--- DATASET ENTRIES ---
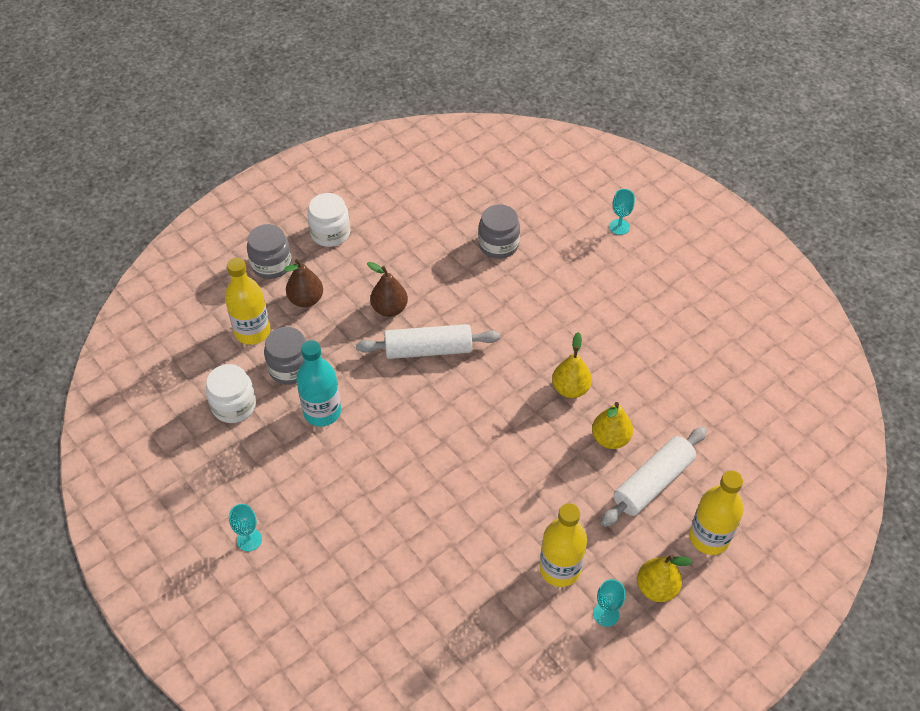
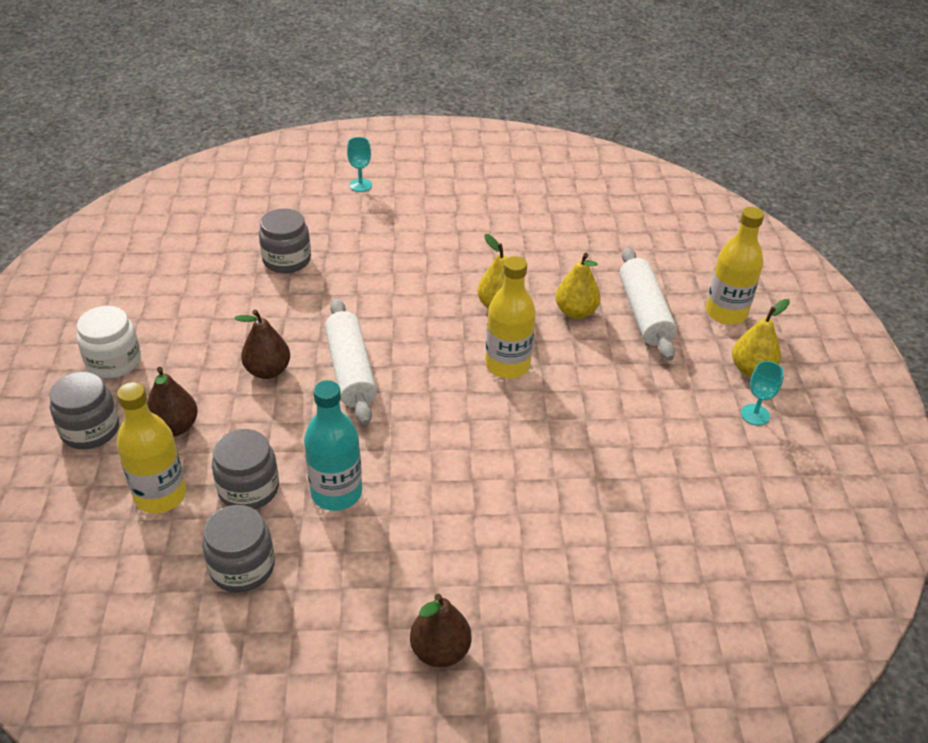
camera: 55 degrees left, 10 degrees down
(234, 405) = (242, 567): white jar -> grey jar
(249, 540) = (440, 651): turquoise goblet -> brown pear
(428, 350) = (351, 371): white rolling pin -> white rolling pin turned 45 degrees counterclockwise
(560, 569) = (684, 418): yellow bottle -> yellow bottle (507, 365)

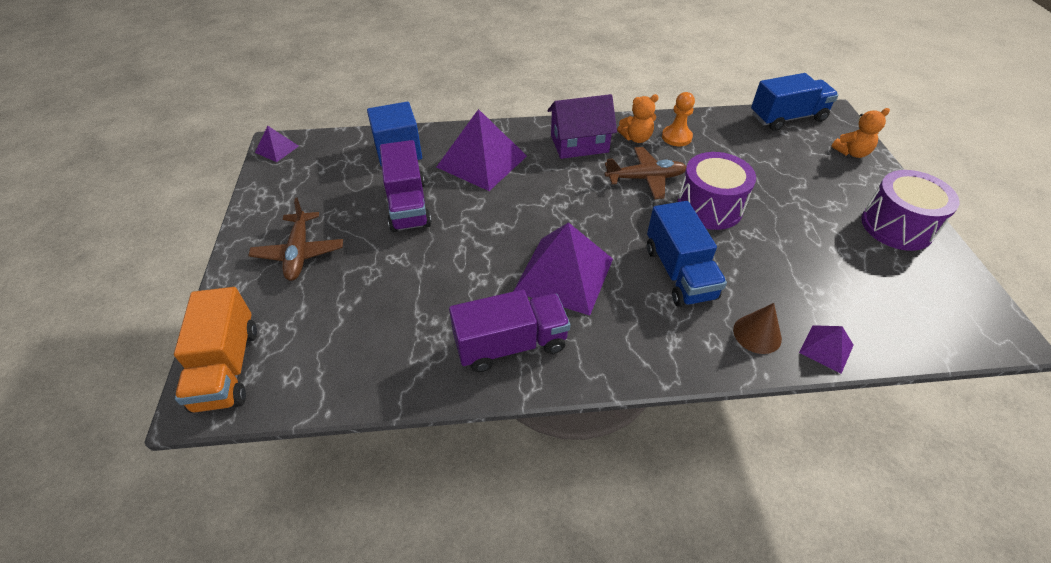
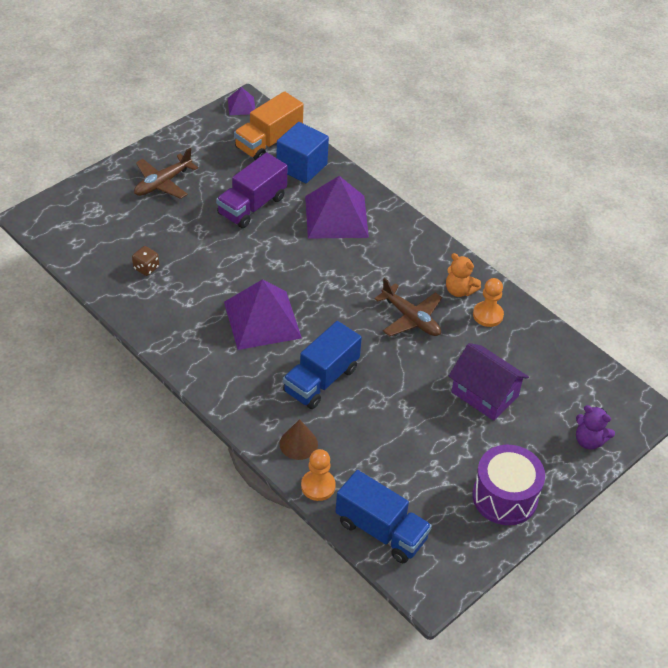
camera: 50 degrees right, 0 degrees up
(227, 368) = (59, 212): orange truck -> orange truck (268, 142)
(401, 331) = (146, 268): none -> brown dice
(511, 344) = (180, 323): purple truck -> none
(579, 144) = (415, 260): purple house -> purple house (484, 394)
(709, 207) = (413, 370): purple drum -> none
(787, 118) = (600, 379): blue truck -> blue truck (381, 530)
(826, 348) = (318, 486): purple pyramid -> orange pawn
(851, 152) = (589, 440): orange teddy bear -> purple teddy bear

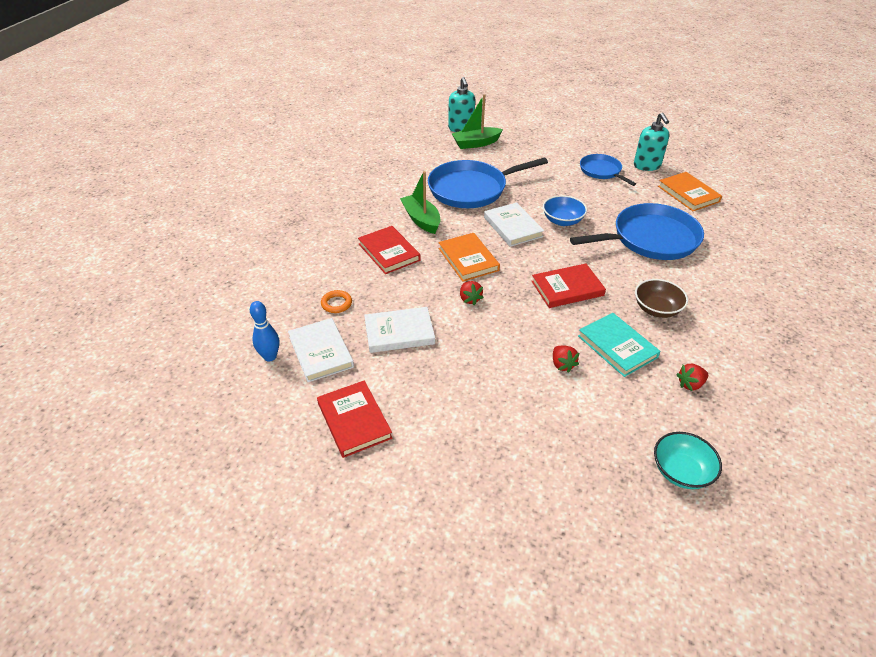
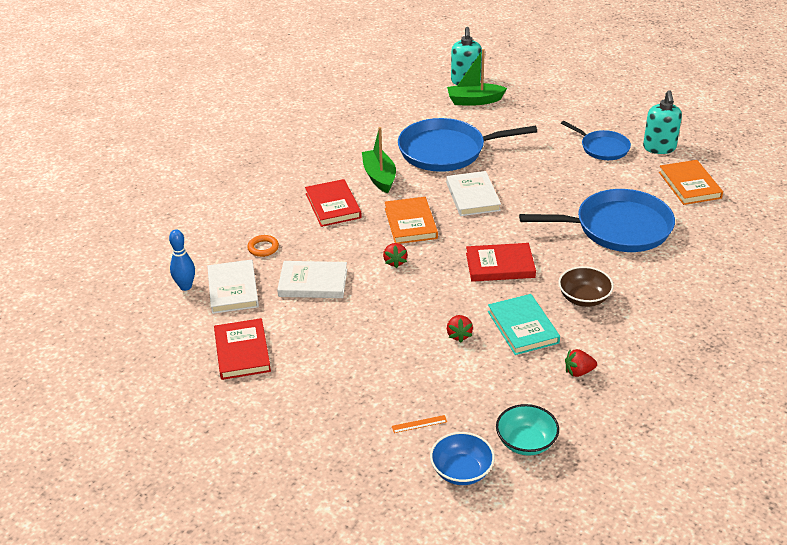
camera: 15 degrees right, 5 degrees down
(562, 221) = (530, 197): blue bowl -> blue bowl (461, 471)
(568, 471) = (419, 424): none -> orange ruler
(601, 171) = (602, 148): blue pan -> blue pan turned 150 degrees clockwise

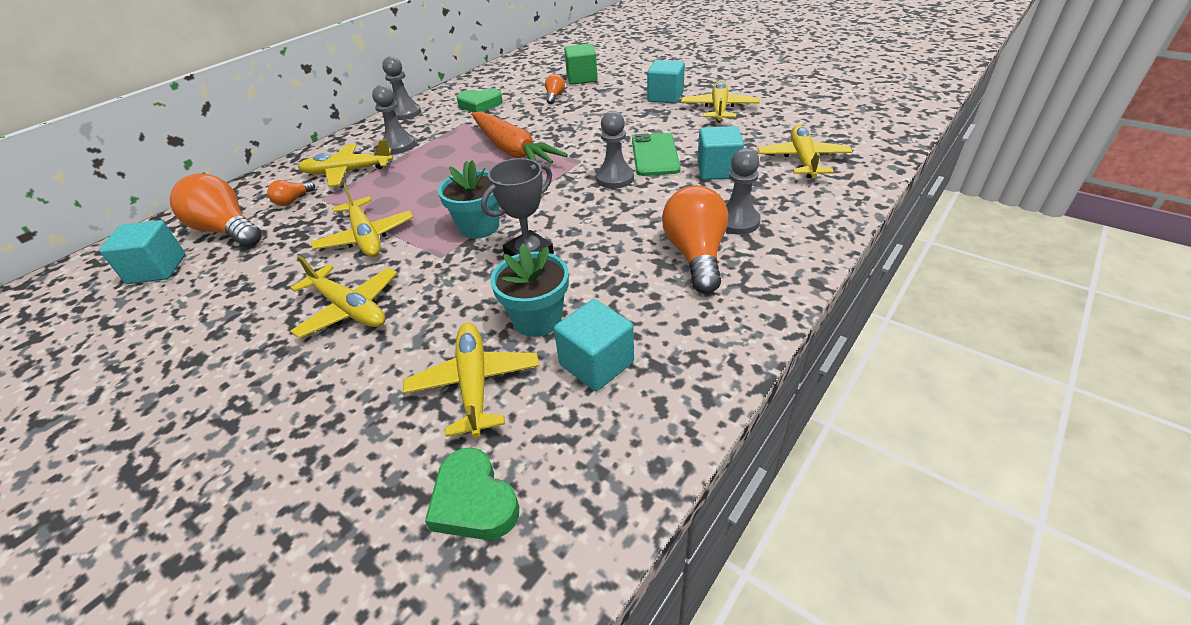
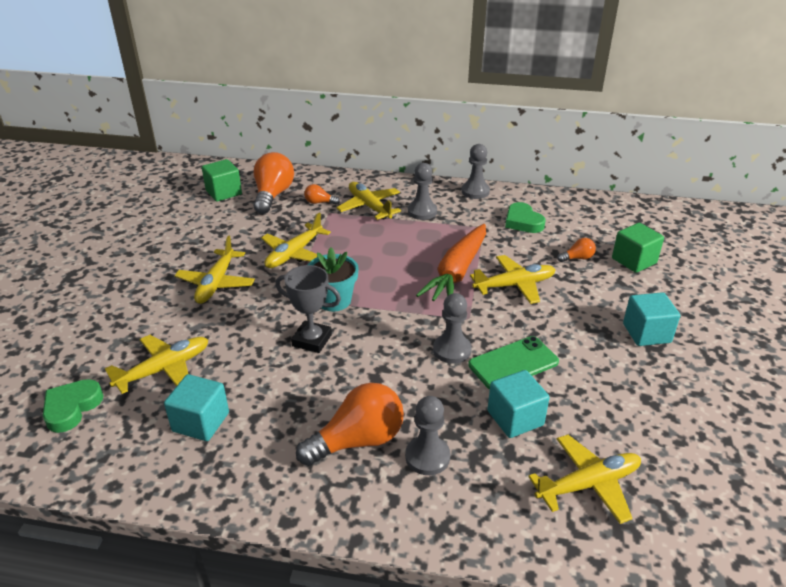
camera: 60 degrees right, 5 degrees down
(157, 269) = (224, 192): turquoise cube -> green cube
(537, 319) = (237, 374): turquoise flower pot -> none
(719, 109) = (655, 383): yellow plane -> yellow plane (514, 285)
---
AIM OF THE TASK — Leave out the pictures and return the rest of the records exactly.

TASK RESULT —
camera: 55 degrees left, 10 degrees down
(234, 405) = (242, 567): white jar -> grey jar
(249, 540) = (440, 651): turquoise goblet -> brown pear
(428, 350) = (351, 371): white rolling pin -> white rolling pin turned 45 degrees counterclockwise
(560, 569) = (684, 418): yellow bottle -> yellow bottle (507, 365)

camera: 50 degrees right, 0 degrees up
(227, 368) = (59, 212): orange truck -> orange truck (268, 142)
(401, 331) = (146, 268): none -> brown dice
(511, 344) = (180, 323): purple truck -> none
(579, 144) = (415, 260): purple house -> purple house (484, 394)
(709, 207) = (413, 370): purple drum -> none
(787, 118) = (600, 379): blue truck -> blue truck (381, 530)
(826, 348) = (318, 486): purple pyramid -> orange pawn
(851, 152) = (589, 440): orange teddy bear -> purple teddy bear

camera: 15 degrees right, 5 degrees down
(562, 221) = (530, 197): blue bowl -> blue bowl (461, 471)
(568, 471) = (419, 424): none -> orange ruler
(601, 171) = (602, 148): blue pan -> blue pan turned 150 degrees clockwise

camera: 60 degrees right, 5 degrees down
(157, 269) = (224, 192): turquoise cube -> green cube
(537, 319) = (237, 374): turquoise flower pot -> none
(719, 109) = (655, 383): yellow plane -> yellow plane (514, 285)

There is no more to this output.